● YOUR OBJECTIVE:
Your job is to copy every line in the material containing the word "none".
'''
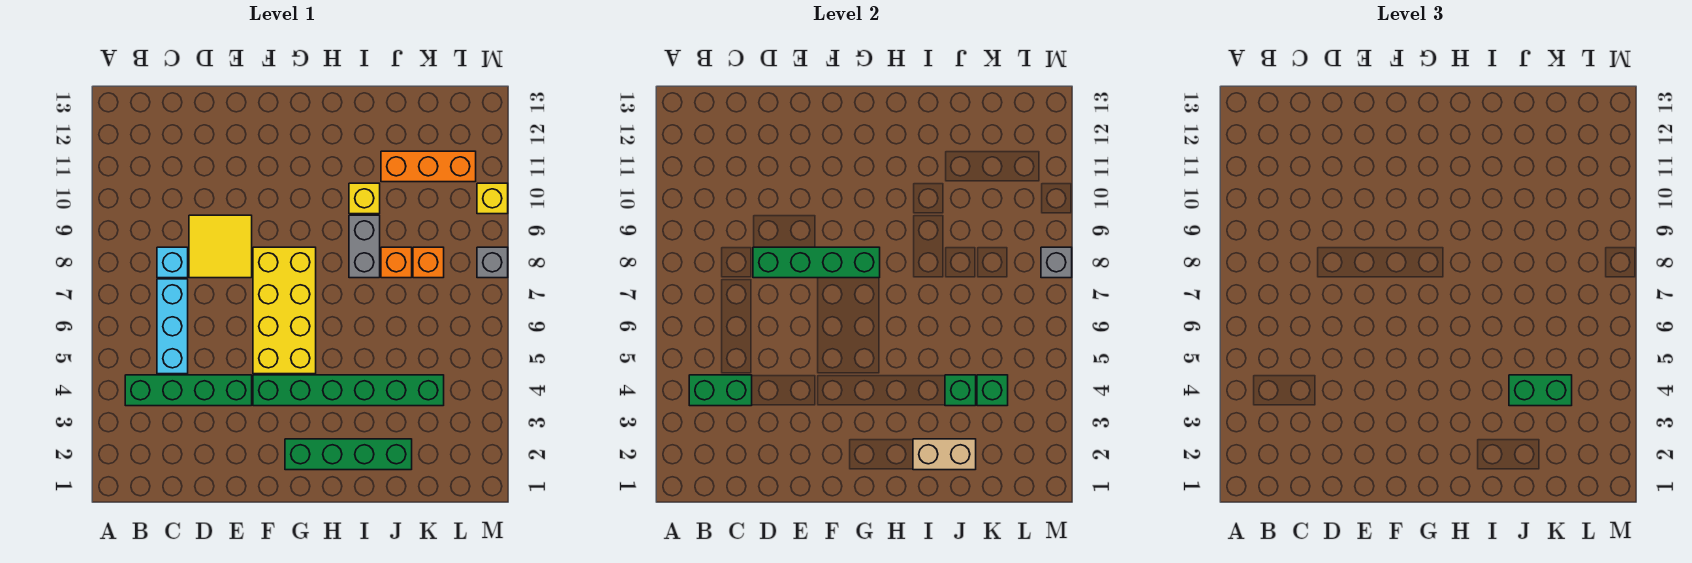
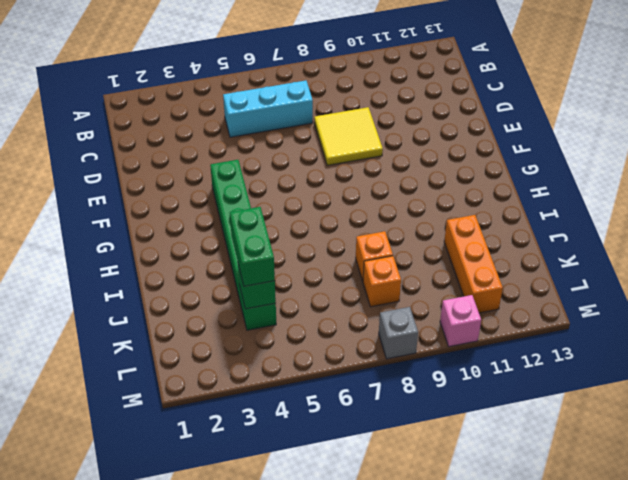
pink brick M10 level 1 -> yellow brick M10 level 1
none -> green brick B4:E4 level 1
none -> cyan brick C8 level 1
none -> yellow brick F5:G8 level 1

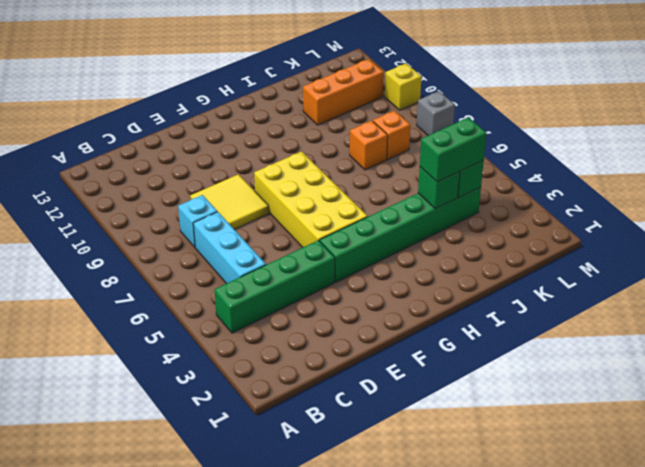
none -> green brick G2:J2 level 1
none -> grey brick I8:I9 level 1
none -> yellow brick I10 level 1

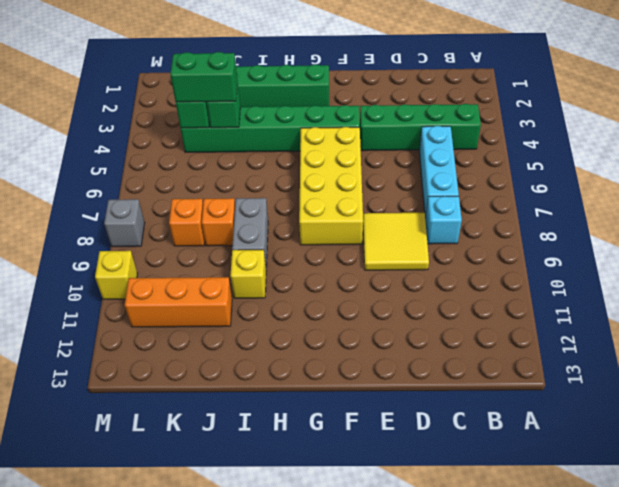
none -> green brick B4:C4 level 2
none -> green brick D8:G8 level 2
none -> tan brick I2:J2 level 2

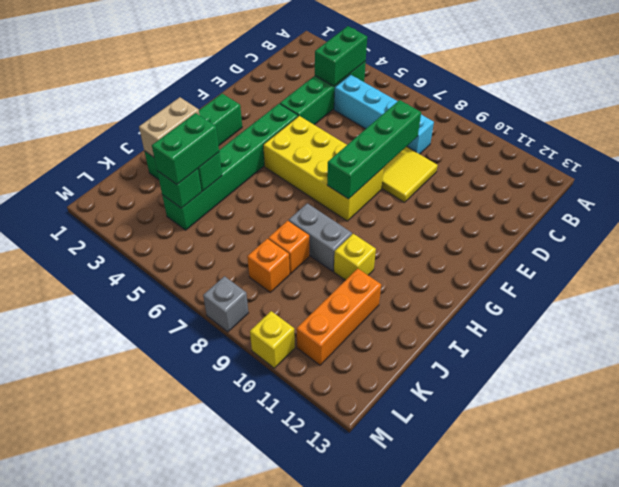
none -> grey brick M8 level 2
'''
● TASK RESPONSE:
none -> green brick B4:E4 level 1
none -> cyan brick C8 level 1
none -> yellow brick F5:G8 level 1
none -> green brick G2:J2 level 1
none -> grey brick I8:I9 level 1
none -> yellow brick I10 level 1
none -> green brick B4:C4 level 2
none -> green brick D8:G8 level 2
none -> tan brick I2:J2 level 2
none -> grey brick M8 level 2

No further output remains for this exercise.